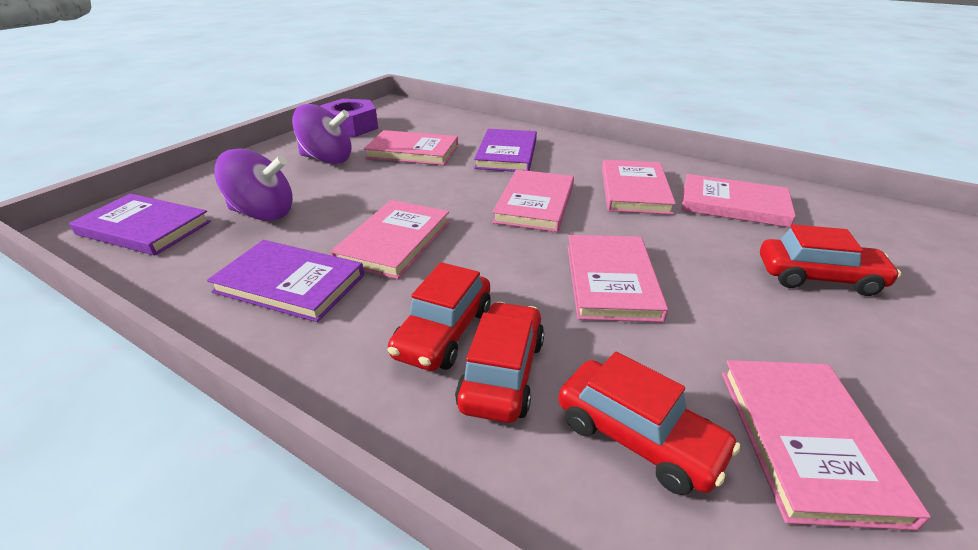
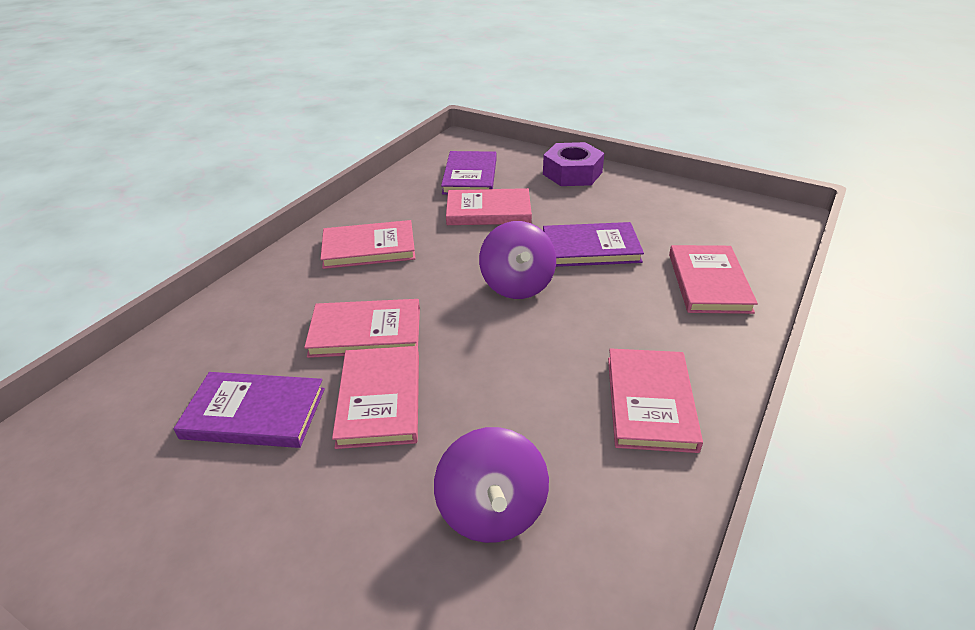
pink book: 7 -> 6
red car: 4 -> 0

----

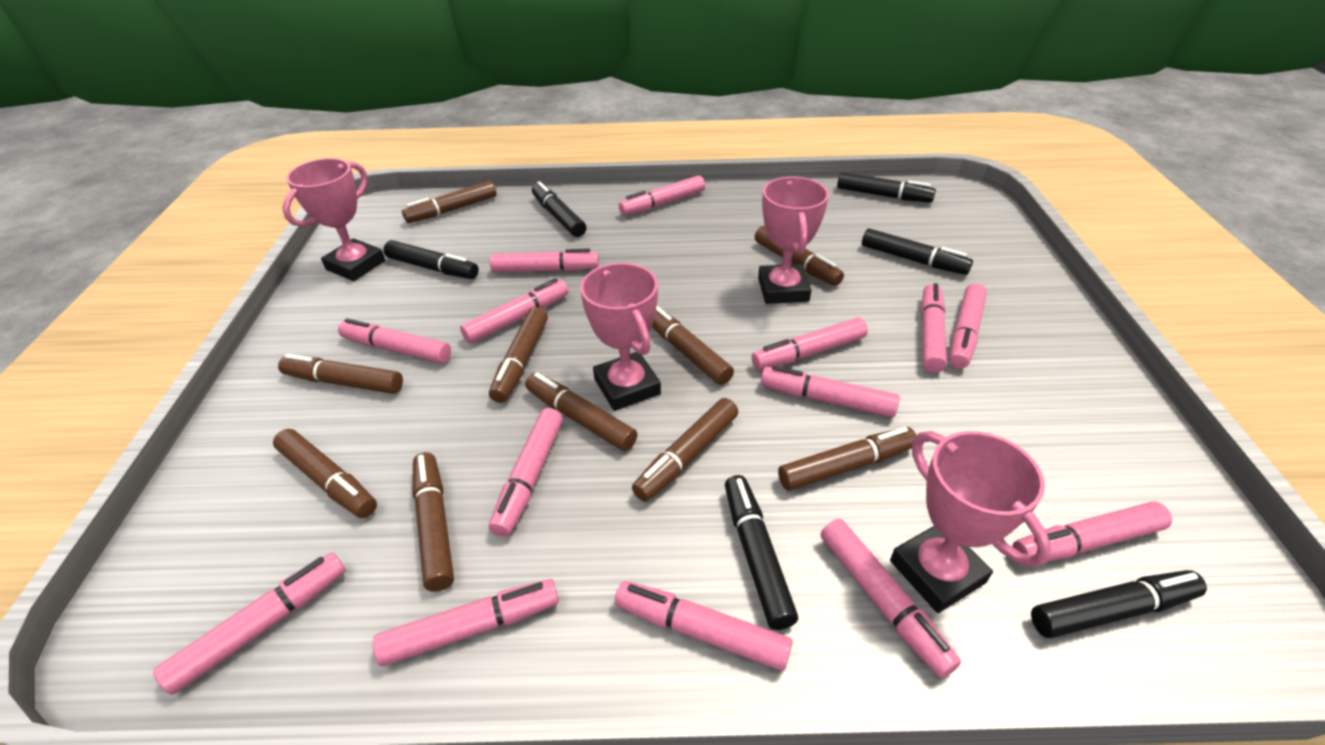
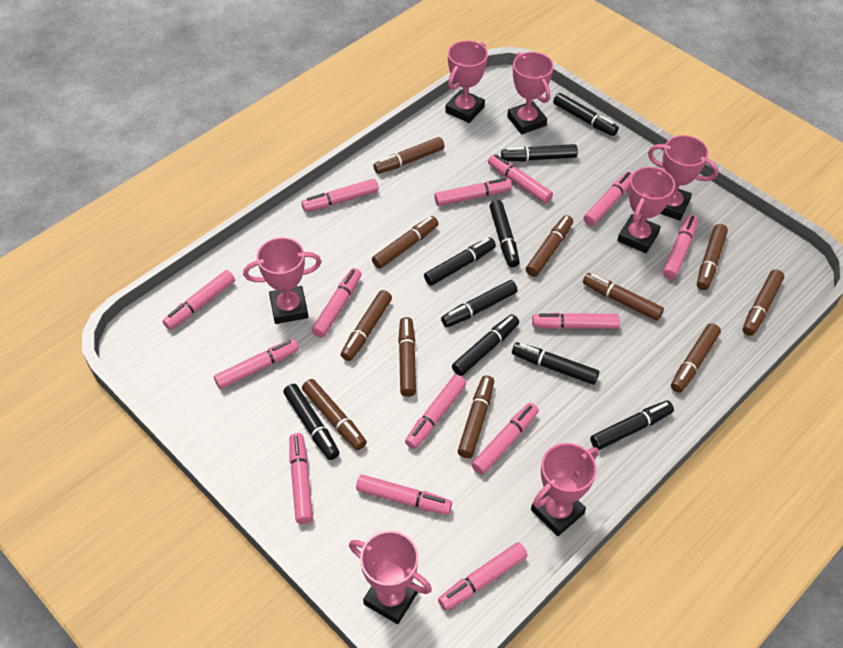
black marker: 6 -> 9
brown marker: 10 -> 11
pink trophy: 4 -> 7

----

= TASK DETAILS =
Within the listing above, give again exactly every line from the line with "black marker: 6 -> 9" through the line with "pink trophy: 4 -> 7", both included, and no other line.

= SOLUTION TO THE PROBLEM =
black marker: 6 -> 9
brown marker: 10 -> 11
pink trophy: 4 -> 7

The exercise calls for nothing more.